_Work request_: In the data that follows, every line containing the word "degrees" should be returned.

_Data for analysis_:
━━━

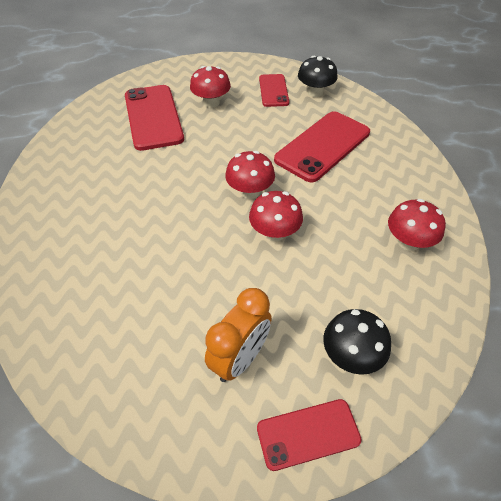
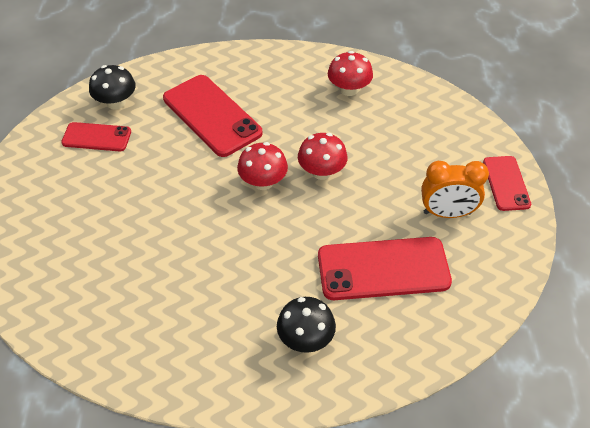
camera: 80 degrees left, 0 degrees up
(153, 117) = (103, 258): red phone -> red phone (383, 269)
(211, 102) = (96, 198): red mushroom -> none
(240, 358) = (447, 213): orange clock -> orange clock turned 135 degrees clockwise
(351, 355) = (449, 148): black mushroom -> black mushroom (305, 339)

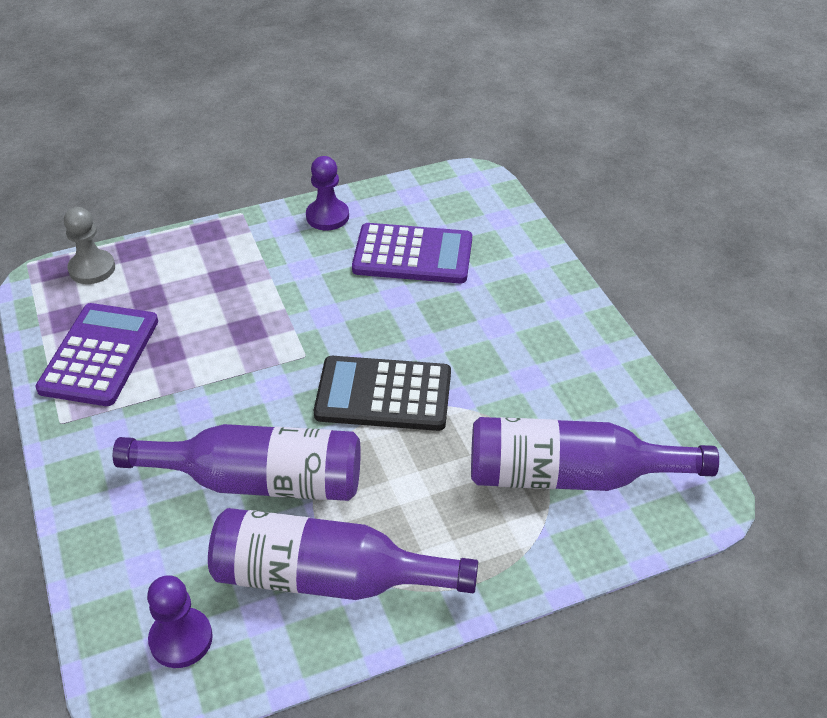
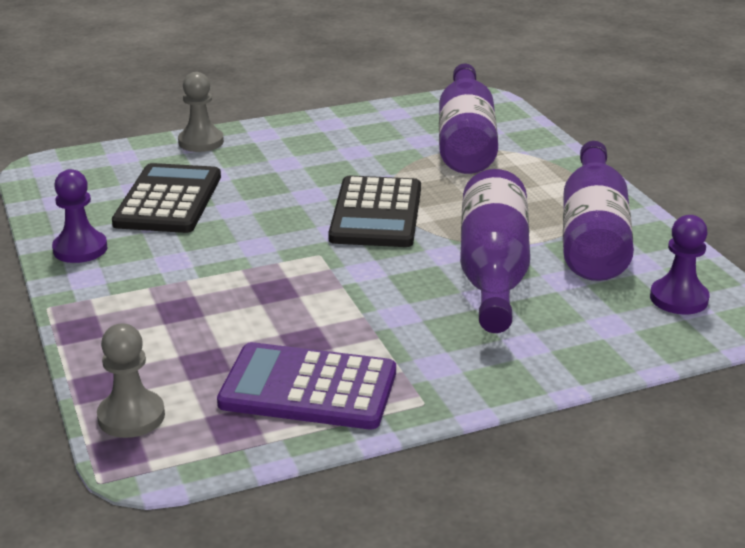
camera: 90 degrees left, 15 degrees down
(412, 255) = (169, 200): purple calculator -> black calculator
(538, 264) = (201, 142): none -> grey pawn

━━━

_Solution to the exercise_:
camera: 80 degrees left, 0 degrees up
(240, 358) = (447, 213): orange clock -> orange clock turned 135 degrees clockwise
camera: 90 degrees left, 15 degrees down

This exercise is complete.